= Records to use =
:::::

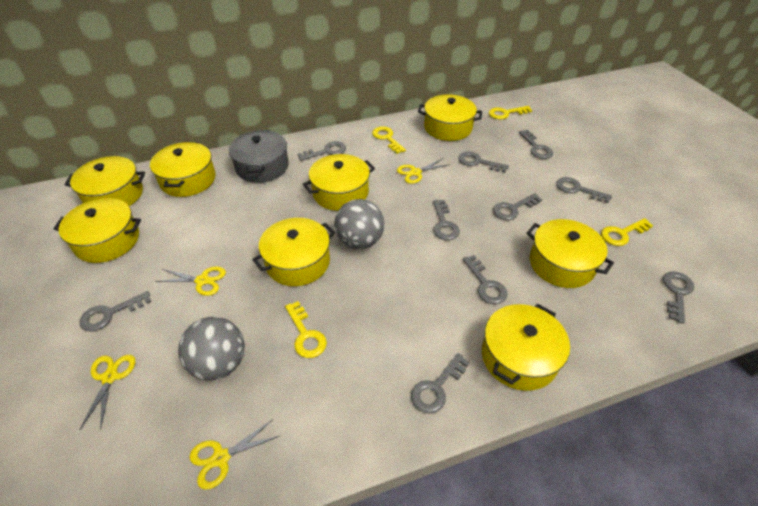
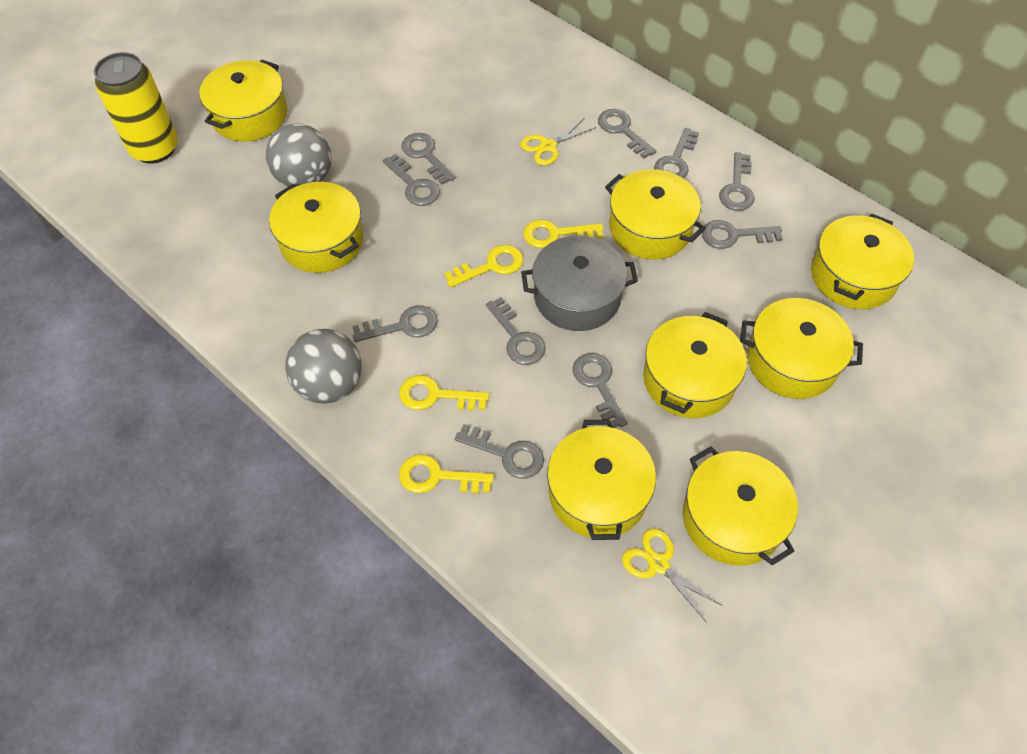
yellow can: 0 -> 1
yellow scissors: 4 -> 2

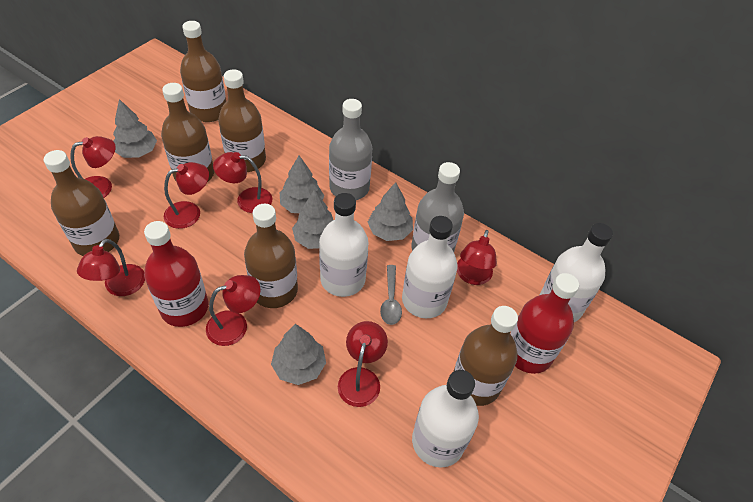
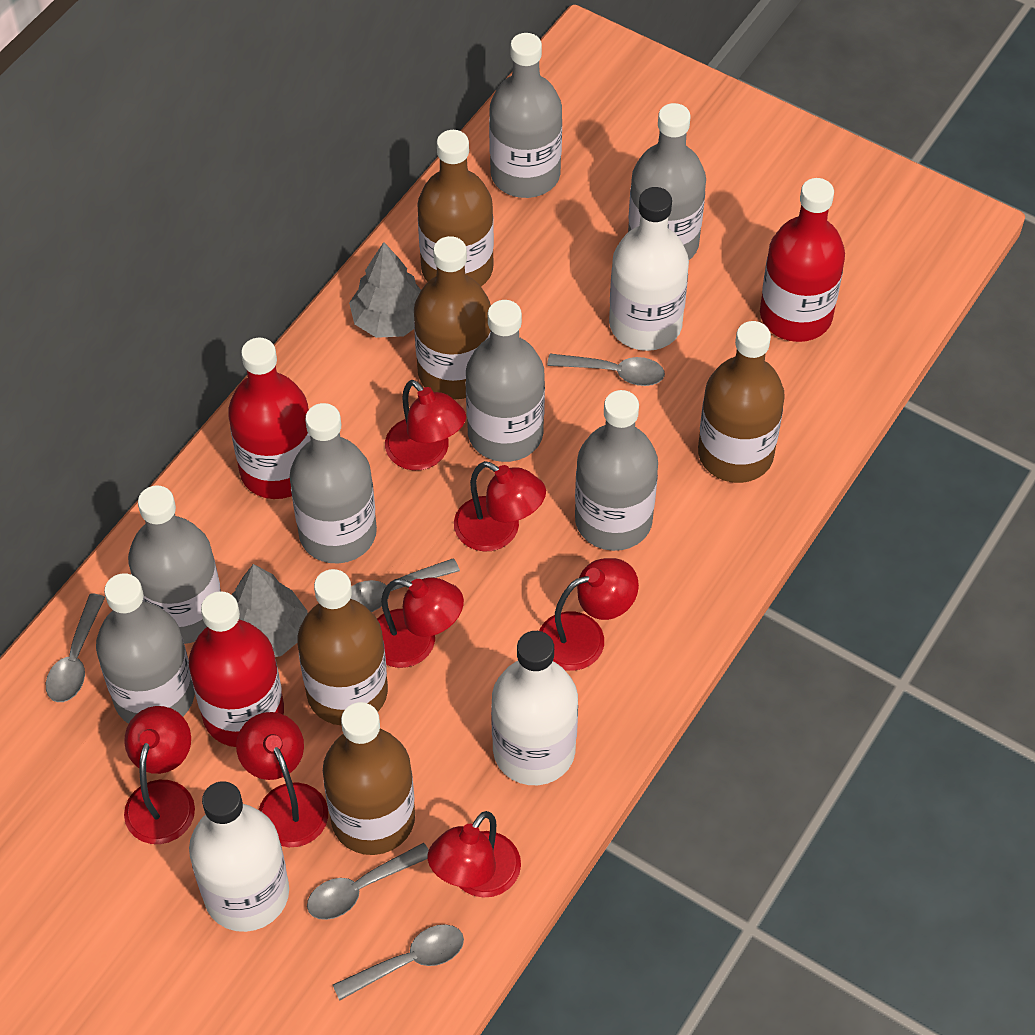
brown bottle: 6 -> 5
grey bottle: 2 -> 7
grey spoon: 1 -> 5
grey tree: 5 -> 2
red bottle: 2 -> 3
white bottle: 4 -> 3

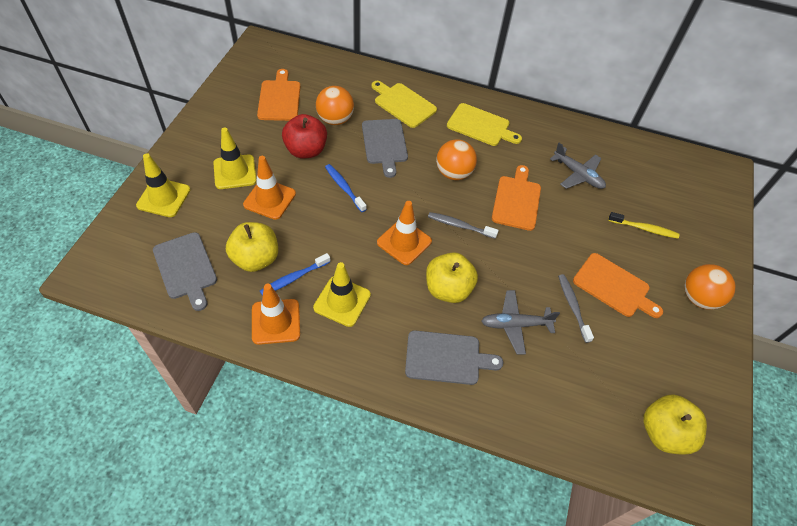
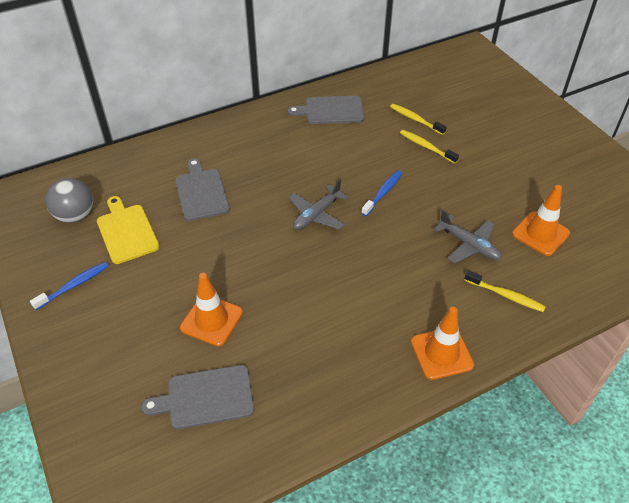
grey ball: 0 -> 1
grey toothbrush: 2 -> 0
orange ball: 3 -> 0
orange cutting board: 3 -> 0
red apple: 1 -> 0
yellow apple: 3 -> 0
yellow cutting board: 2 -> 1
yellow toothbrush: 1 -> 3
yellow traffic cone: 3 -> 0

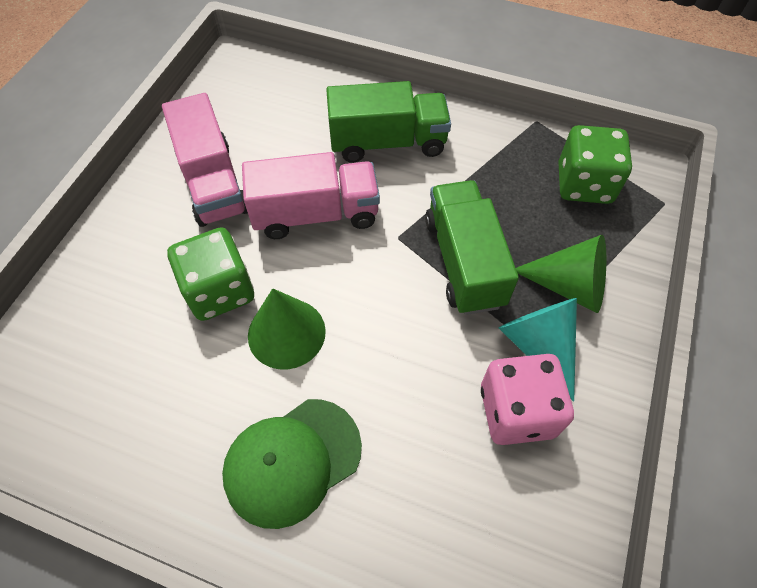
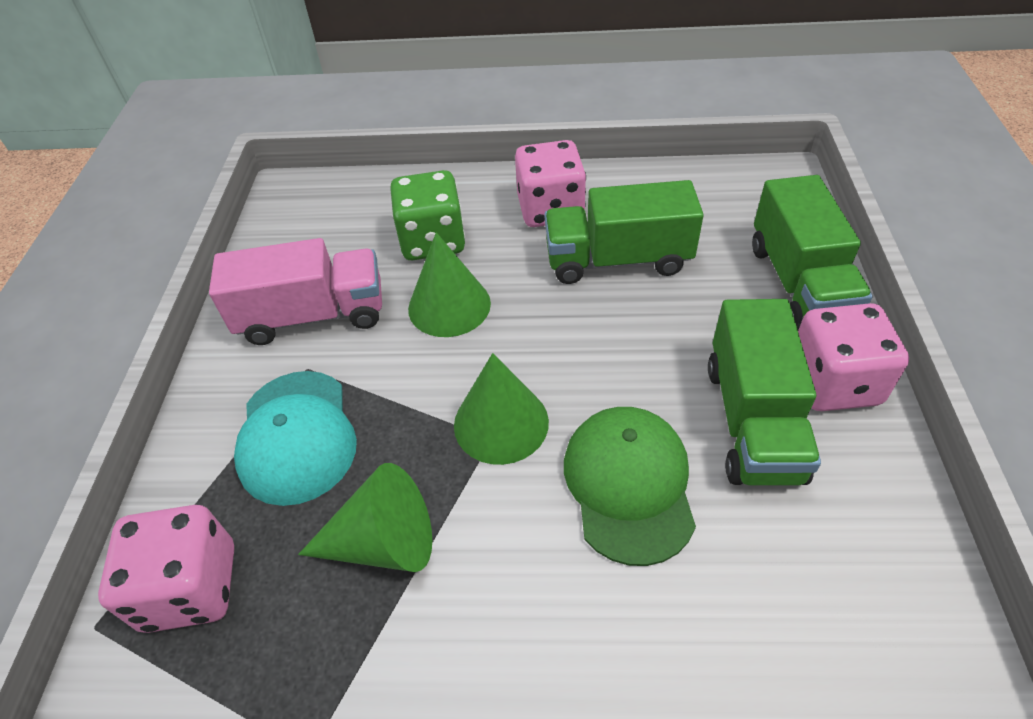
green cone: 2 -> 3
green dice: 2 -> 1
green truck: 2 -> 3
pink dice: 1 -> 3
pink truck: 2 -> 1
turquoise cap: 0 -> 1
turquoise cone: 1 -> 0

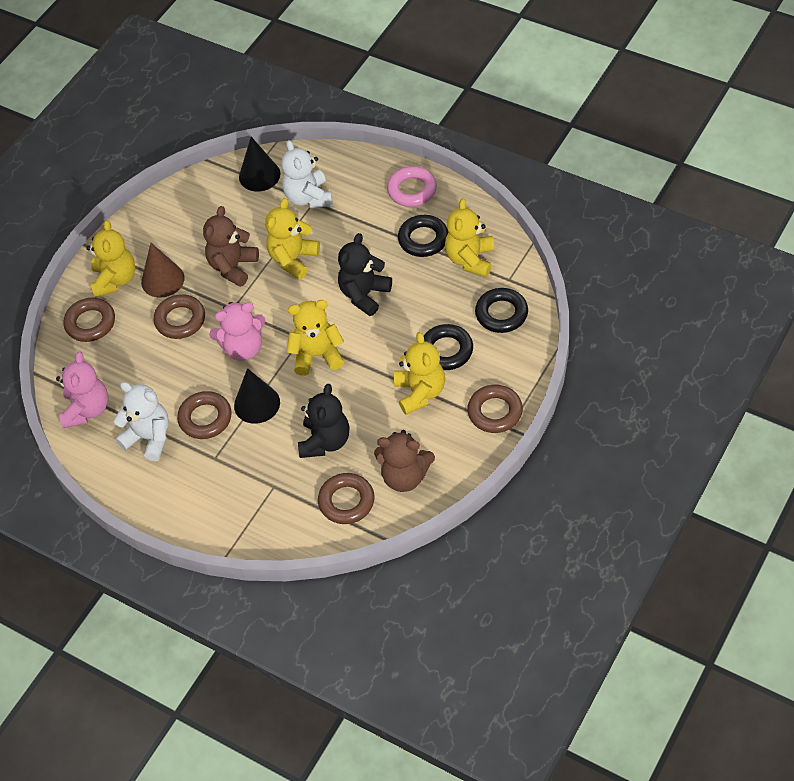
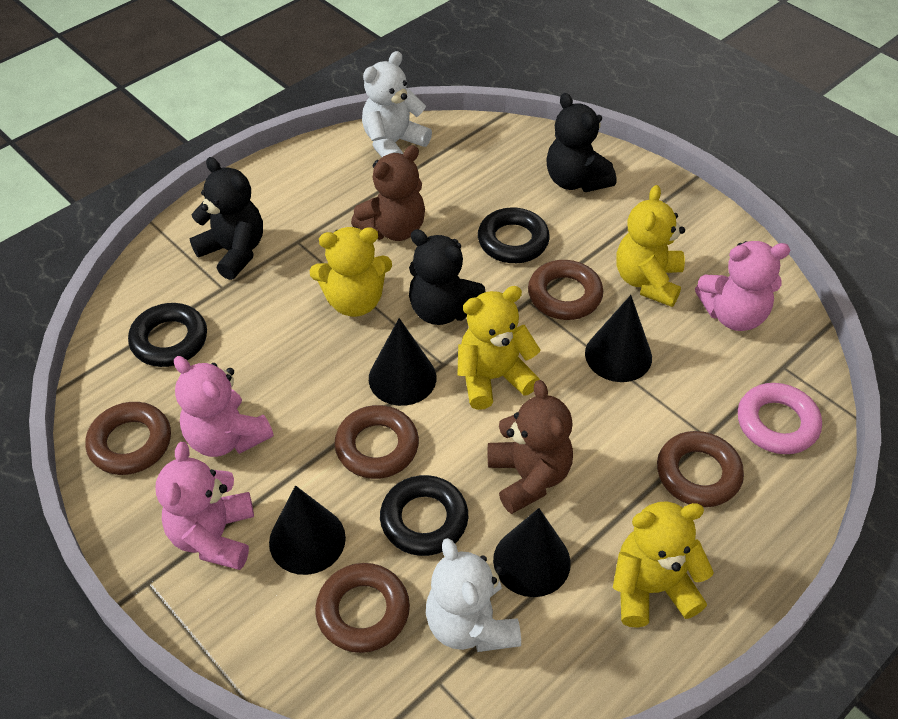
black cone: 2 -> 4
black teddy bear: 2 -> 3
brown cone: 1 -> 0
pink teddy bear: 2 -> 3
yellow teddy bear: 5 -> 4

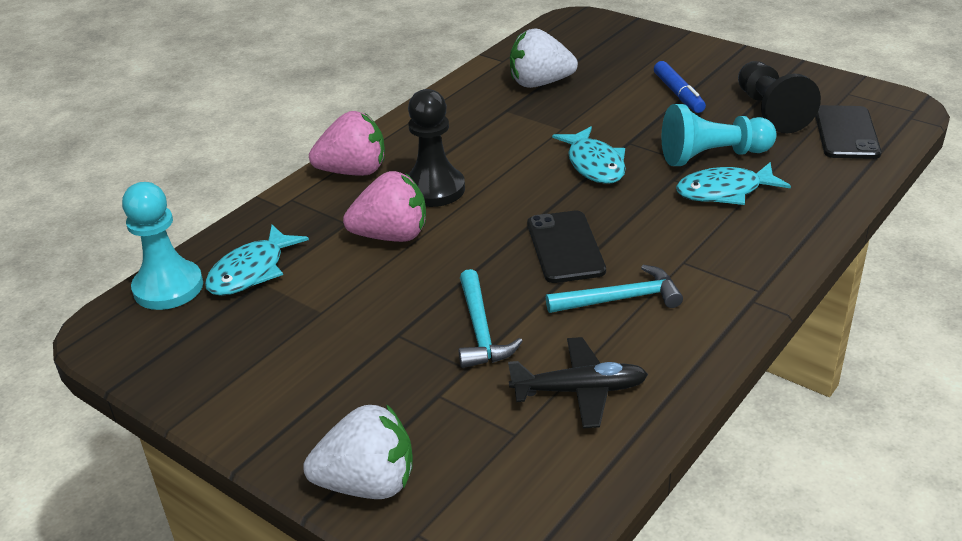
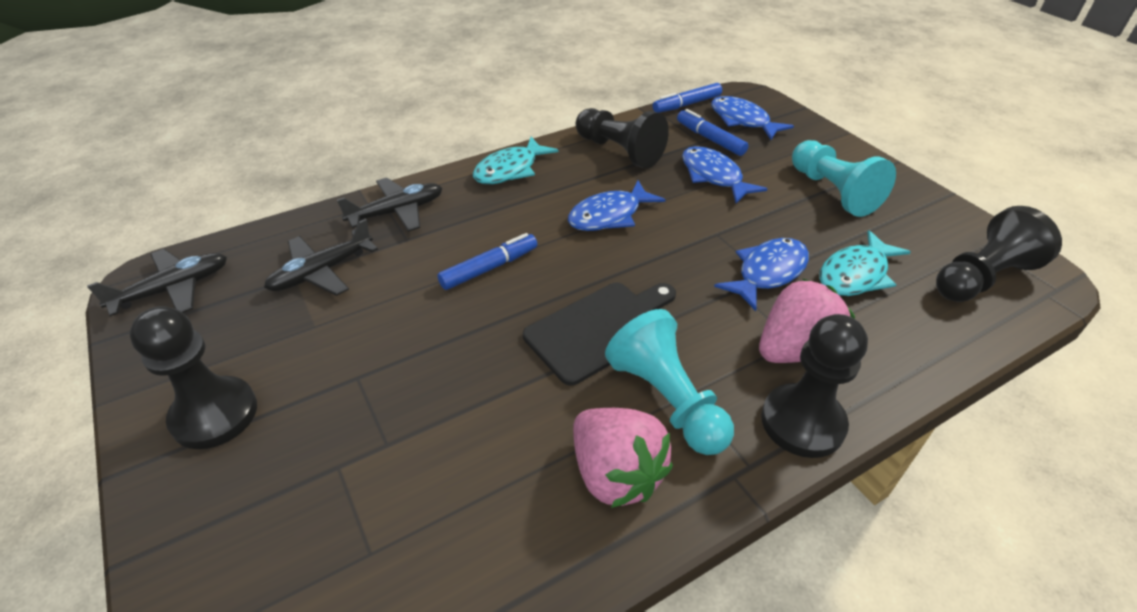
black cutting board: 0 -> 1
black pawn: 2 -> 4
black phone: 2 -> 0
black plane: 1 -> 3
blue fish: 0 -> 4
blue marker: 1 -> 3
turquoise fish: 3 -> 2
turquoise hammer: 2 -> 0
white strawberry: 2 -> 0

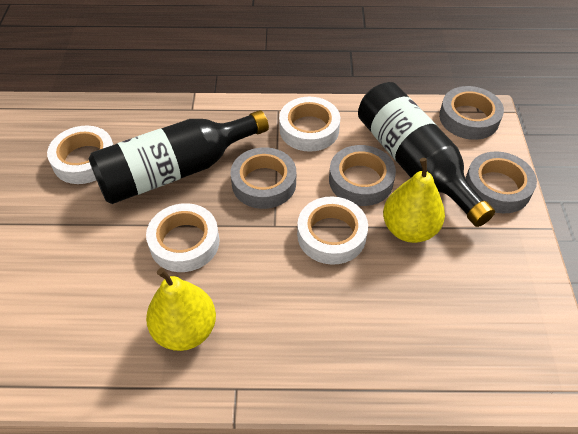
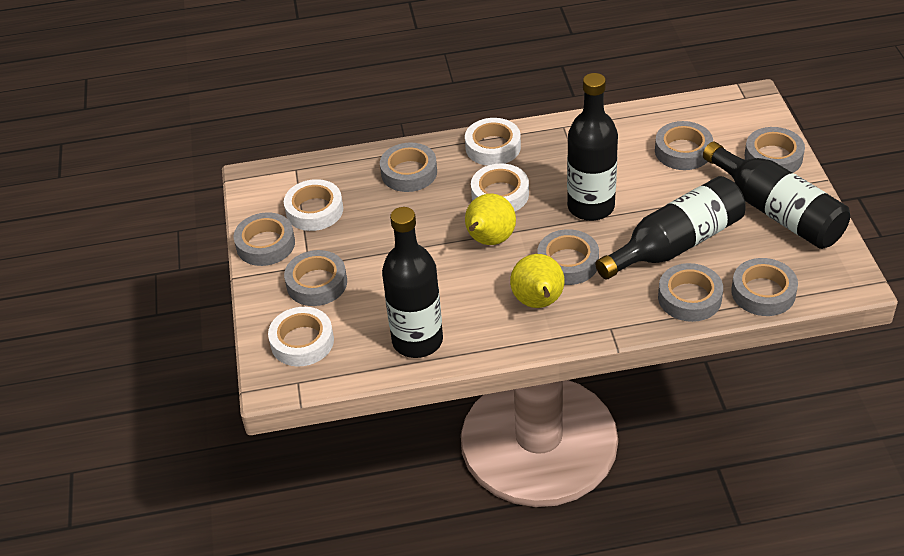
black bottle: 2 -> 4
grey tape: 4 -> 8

:::::

= Work order =
What is needed is a word-for-word transcription of all the entries, with the pictures dropped.

= Written answer =
yellow can: 0 -> 1
yellow scissors: 4 -> 2

brown bottle: 6 -> 5
grey bottle: 2 -> 7
grey spoon: 1 -> 5
grey tree: 5 -> 2
red bottle: 2 -> 3
white bottle: 4 -> 3

grey ball: 0 -> 1
grey toothbrush: 2 -> 0
orange ball: 3 -> 0
orange cutting board: 3 -> 0
red apple: 1 -> 0
yellow apple: 3 -> 0
yellow cutting board: 2 -> 1
yellow toothbrush: 1 -> 3
yellow traffic cone: 3 -> 0

green cone: 2 -> 3
green dice: 2 -> 1
green truck: 2 -> 3
pink dice: 1 -> 3
pink truck: 2 -> 1
turquoise cap: 0 -> 1
turquoise cone: 1 -> 0

black cone: 2 -> 4
black teddy bear: 2 -> 3
brown cone: 1 -> 0
pink teddy bear: 2 -> 3
yellow teddy bear: 5 -> 4

black cutting board: 0 -> 1
black pawn: 2 -> 4
black phone: 2 -> 0
black plane: 1 -> 3
blue fish: 0 -> 4
blue marker: 1 -> 3
turquoise fish: 3 -> 2
turquoise hammer: 2 -> 0
white strawberry: 2 -> 0

black bottle: 2 -> 4
grey tape: 4 -> 8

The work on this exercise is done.